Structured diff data
• • • • • • •

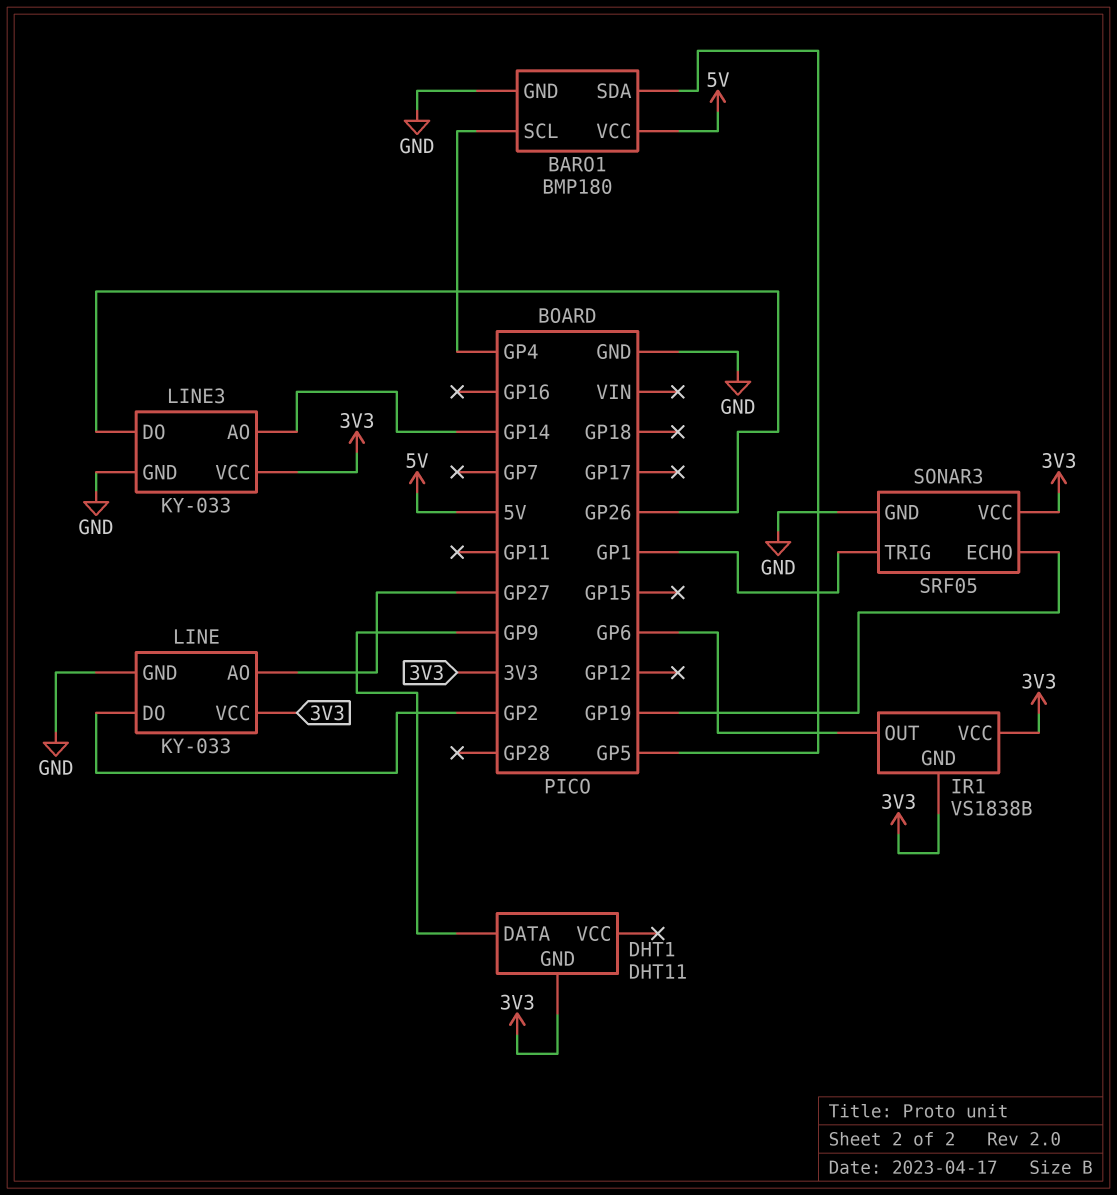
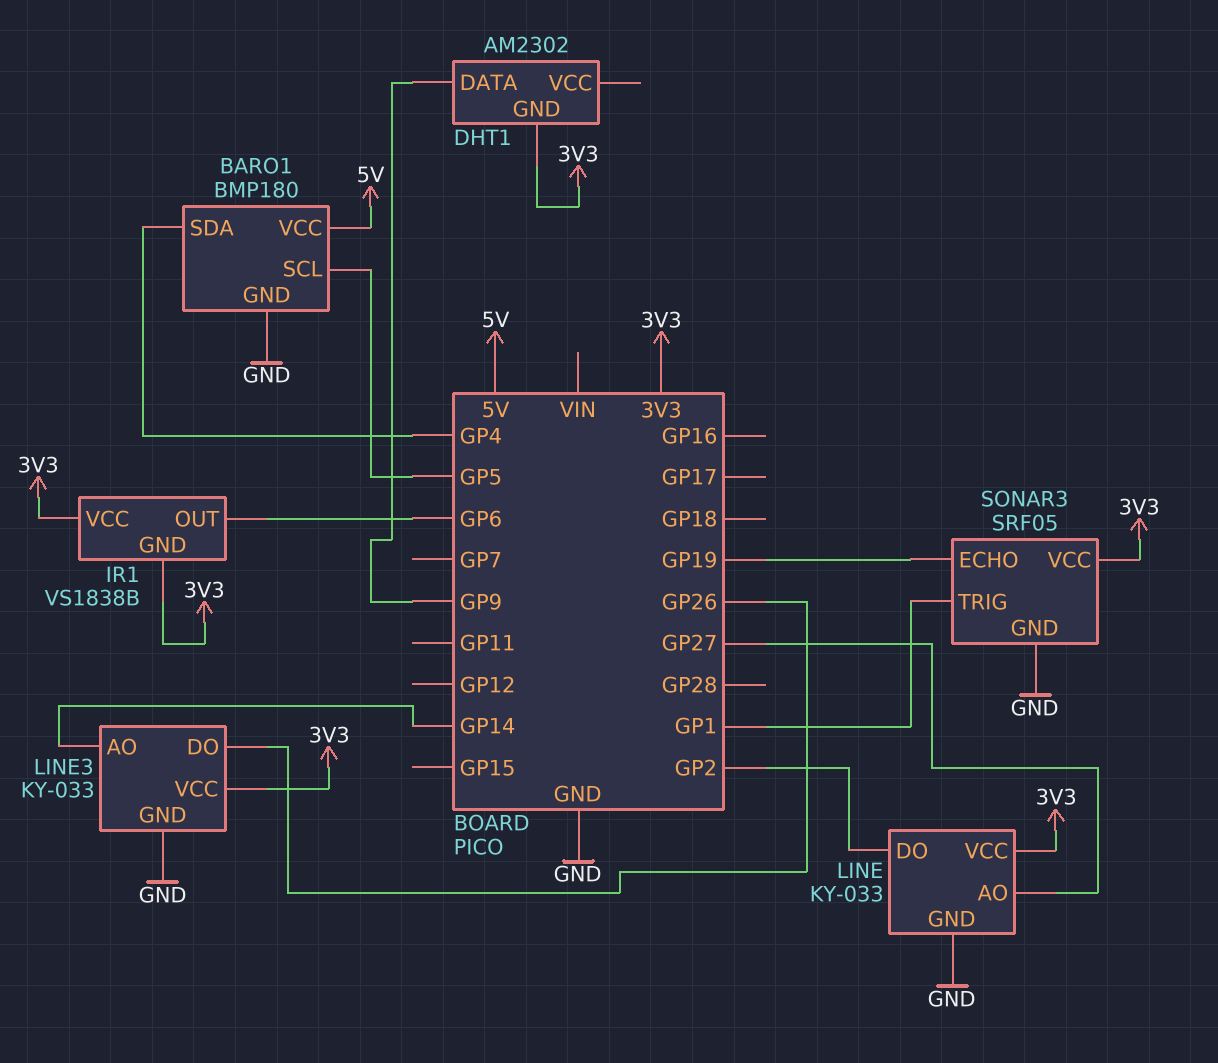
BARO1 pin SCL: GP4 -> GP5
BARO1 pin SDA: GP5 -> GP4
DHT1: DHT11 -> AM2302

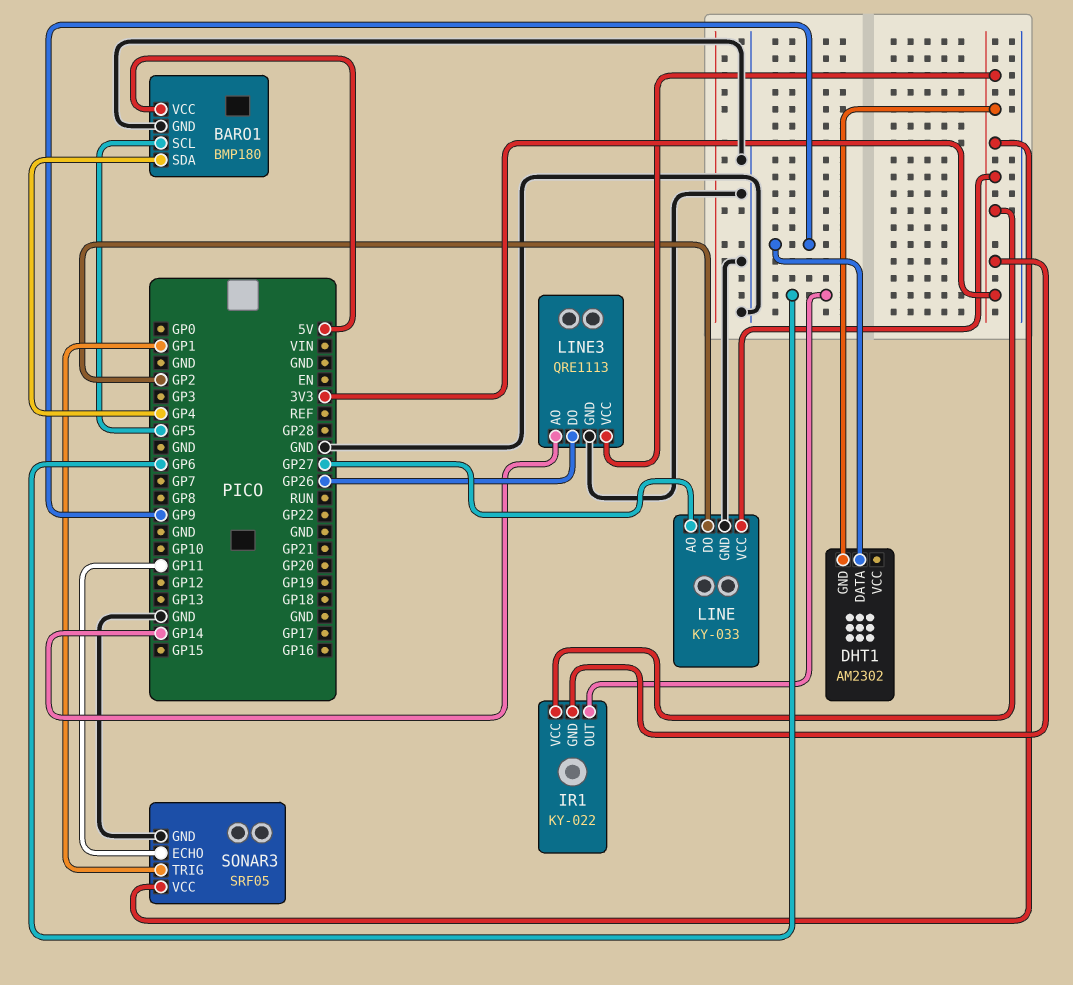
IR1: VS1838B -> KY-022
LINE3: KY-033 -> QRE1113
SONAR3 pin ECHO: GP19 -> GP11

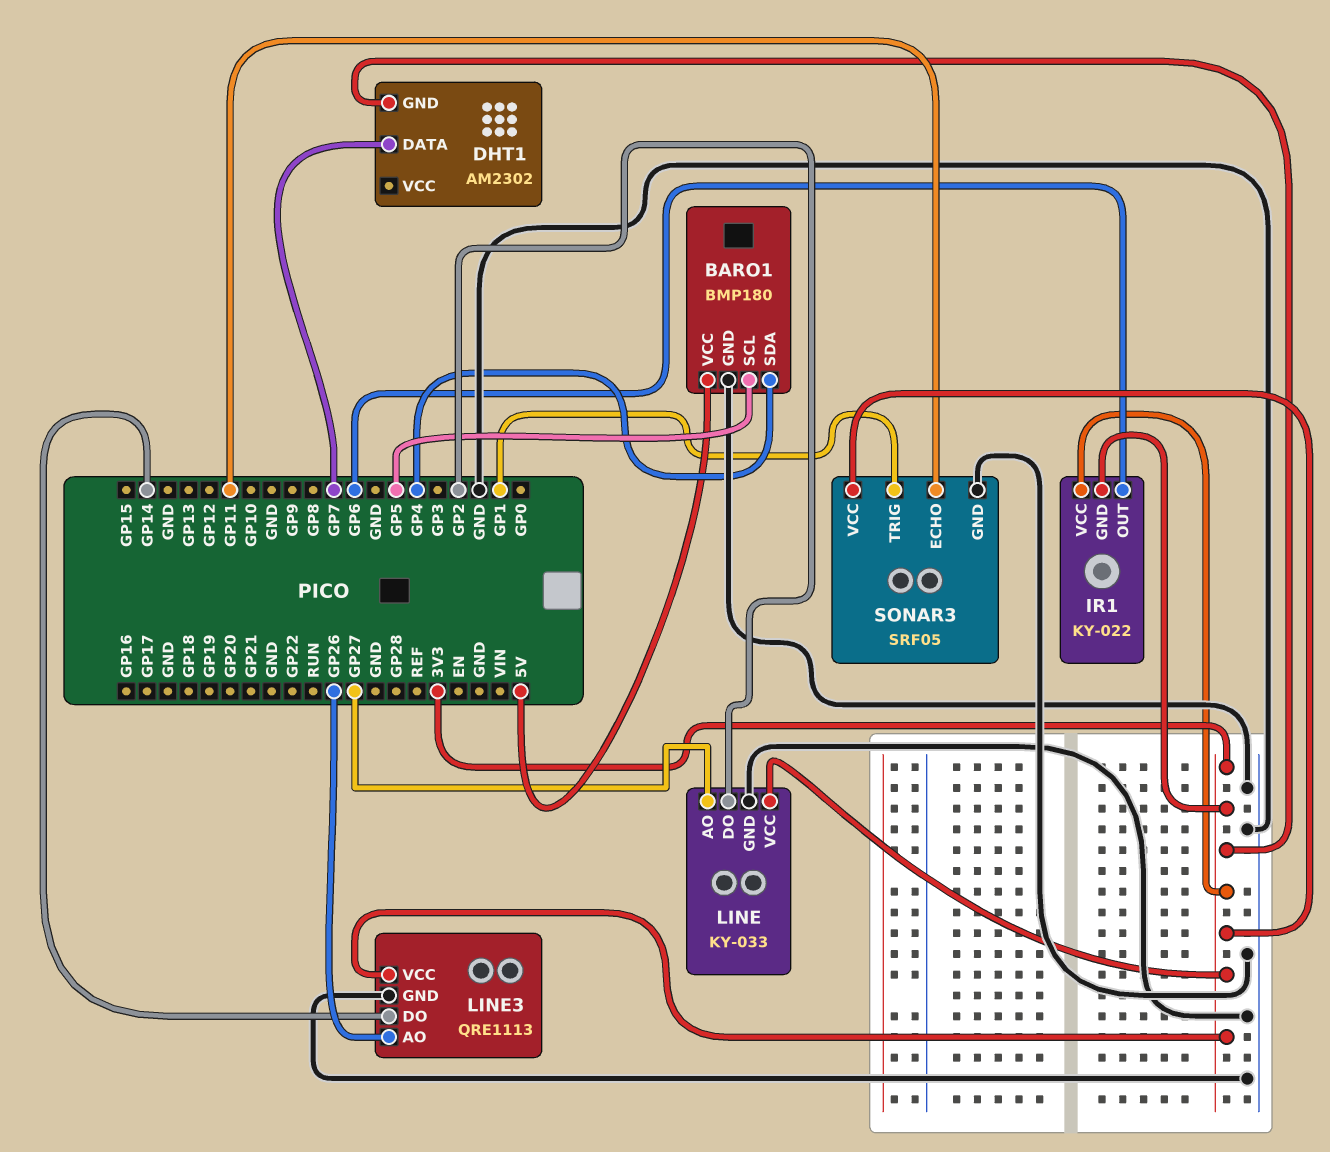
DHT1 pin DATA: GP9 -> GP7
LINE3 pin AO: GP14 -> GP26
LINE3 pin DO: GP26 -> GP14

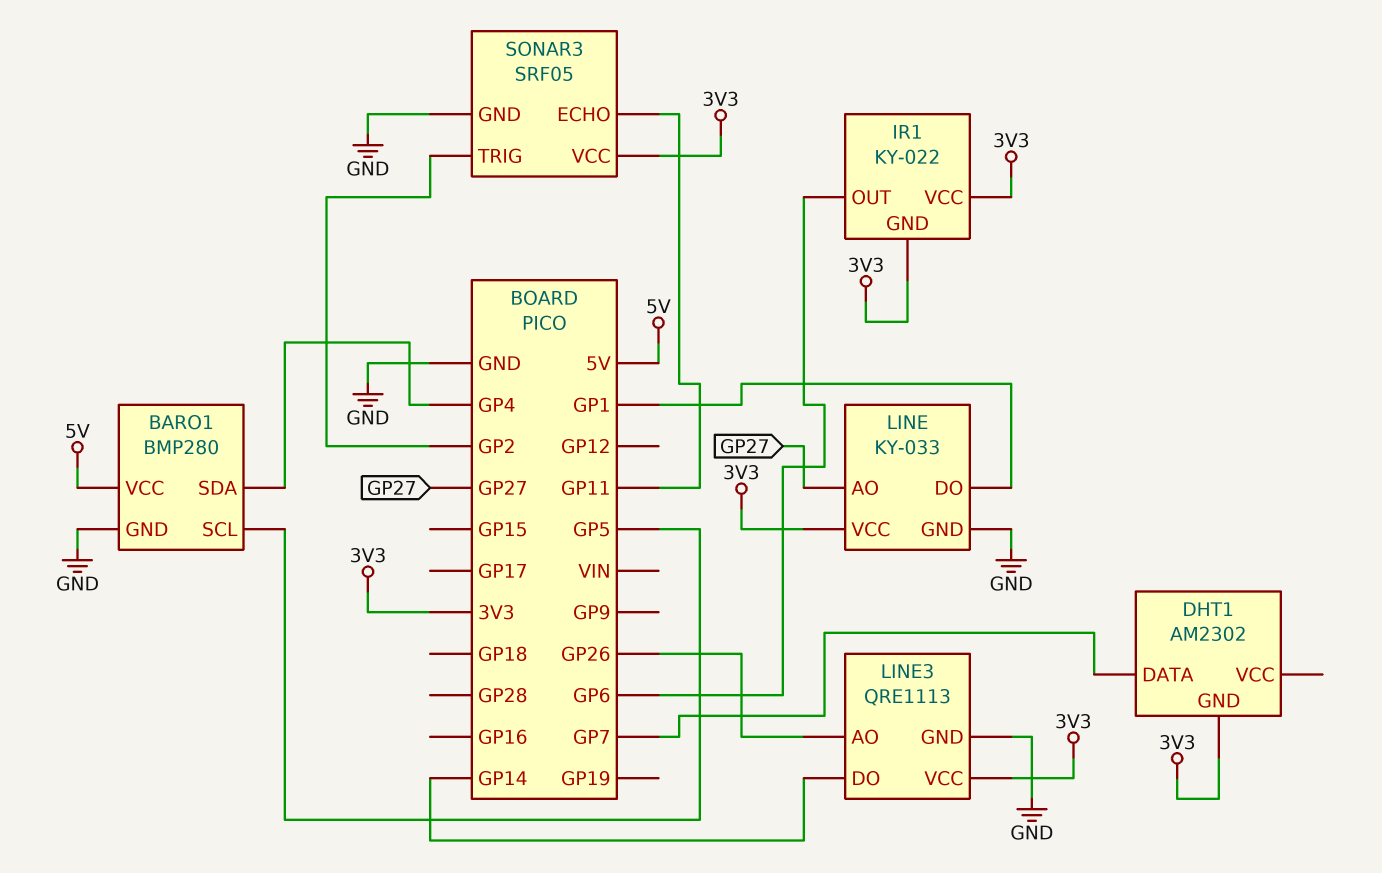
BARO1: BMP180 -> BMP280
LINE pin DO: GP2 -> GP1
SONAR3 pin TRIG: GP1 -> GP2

• • • • • • •

● **WHAT YOU SHOULD DO**
Please print the lines from the one holding "LINE3: KY-033 -> QRE1113" through the end of the records above, unchanged and with the pictures left out.

● **RESPONSE TO THIS EXERCISE**
LINE3: KY-033 -> QRE1113
SONAR3 pin ECHO: GP19 -> GP11

DHT1 pin DATA: GP9 -> GP7
LINE3 pin AO: GP14 -> GP26
LINE3 pin DO: GP26 -> GP14

BARO1: BMP180 -> BMP280
LINE pin DO: GP2 -> GP1
SONAR3 pin TRIG: GP1 -> GP2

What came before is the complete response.